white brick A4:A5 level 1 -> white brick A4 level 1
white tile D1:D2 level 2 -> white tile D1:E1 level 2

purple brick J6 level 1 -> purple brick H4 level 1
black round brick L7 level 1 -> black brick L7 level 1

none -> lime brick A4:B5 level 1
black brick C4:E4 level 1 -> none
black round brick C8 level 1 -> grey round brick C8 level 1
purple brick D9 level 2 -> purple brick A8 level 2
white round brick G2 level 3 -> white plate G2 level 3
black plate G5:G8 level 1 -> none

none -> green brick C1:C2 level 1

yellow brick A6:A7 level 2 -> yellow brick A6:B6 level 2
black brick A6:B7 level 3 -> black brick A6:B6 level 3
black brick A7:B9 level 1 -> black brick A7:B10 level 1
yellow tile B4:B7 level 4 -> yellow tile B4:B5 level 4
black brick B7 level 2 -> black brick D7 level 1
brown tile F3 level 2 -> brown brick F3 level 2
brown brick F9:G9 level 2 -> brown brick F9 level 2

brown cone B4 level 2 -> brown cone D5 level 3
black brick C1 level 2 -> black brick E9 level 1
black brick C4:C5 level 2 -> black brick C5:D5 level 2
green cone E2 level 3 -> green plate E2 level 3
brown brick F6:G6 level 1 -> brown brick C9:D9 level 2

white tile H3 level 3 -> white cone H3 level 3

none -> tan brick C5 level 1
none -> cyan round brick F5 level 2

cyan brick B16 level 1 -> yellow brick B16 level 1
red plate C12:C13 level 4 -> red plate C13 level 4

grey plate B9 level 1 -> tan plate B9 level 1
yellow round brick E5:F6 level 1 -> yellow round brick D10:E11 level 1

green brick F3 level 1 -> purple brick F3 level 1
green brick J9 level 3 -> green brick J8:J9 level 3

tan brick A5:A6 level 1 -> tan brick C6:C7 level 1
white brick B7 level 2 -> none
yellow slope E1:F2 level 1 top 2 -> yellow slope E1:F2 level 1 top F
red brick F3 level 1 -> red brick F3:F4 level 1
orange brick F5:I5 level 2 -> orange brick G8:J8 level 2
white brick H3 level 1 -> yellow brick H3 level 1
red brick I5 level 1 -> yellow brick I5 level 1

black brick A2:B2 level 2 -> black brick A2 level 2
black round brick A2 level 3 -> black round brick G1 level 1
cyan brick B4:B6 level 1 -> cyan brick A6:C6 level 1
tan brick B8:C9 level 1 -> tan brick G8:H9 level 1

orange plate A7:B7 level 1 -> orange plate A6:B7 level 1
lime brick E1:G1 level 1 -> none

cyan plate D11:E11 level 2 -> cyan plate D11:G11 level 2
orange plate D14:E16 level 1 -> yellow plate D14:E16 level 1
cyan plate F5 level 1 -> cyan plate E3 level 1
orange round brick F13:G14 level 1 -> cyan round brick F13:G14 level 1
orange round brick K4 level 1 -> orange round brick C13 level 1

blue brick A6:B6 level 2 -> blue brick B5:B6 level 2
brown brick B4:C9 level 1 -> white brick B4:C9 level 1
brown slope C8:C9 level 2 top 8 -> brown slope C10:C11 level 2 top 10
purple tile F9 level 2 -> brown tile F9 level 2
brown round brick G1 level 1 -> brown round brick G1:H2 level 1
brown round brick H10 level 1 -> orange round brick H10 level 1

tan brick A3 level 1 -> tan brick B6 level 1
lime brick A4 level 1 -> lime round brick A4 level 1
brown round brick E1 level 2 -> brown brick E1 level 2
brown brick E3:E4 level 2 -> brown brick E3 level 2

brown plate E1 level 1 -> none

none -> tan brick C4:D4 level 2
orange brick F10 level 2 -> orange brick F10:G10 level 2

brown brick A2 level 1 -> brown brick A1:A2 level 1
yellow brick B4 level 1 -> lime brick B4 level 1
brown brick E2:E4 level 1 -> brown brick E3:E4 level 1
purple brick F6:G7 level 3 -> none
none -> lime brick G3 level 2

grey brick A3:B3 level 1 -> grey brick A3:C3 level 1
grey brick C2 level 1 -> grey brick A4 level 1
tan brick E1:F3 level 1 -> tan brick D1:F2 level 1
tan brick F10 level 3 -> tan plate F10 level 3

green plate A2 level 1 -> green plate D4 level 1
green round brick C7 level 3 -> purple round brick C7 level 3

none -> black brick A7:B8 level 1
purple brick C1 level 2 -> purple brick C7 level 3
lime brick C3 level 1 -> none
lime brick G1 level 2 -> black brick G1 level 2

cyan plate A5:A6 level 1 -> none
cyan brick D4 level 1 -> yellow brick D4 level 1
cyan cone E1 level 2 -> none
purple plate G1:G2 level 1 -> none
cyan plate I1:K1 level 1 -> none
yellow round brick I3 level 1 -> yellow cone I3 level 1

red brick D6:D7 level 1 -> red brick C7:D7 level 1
┄┄┄┄┄┄
• [PROBLEM TO SOLVE]: The reply is a bare number, the count of lines in these entries that hold the word "tile".

• [SOLUTION TO THIS TASK]: 5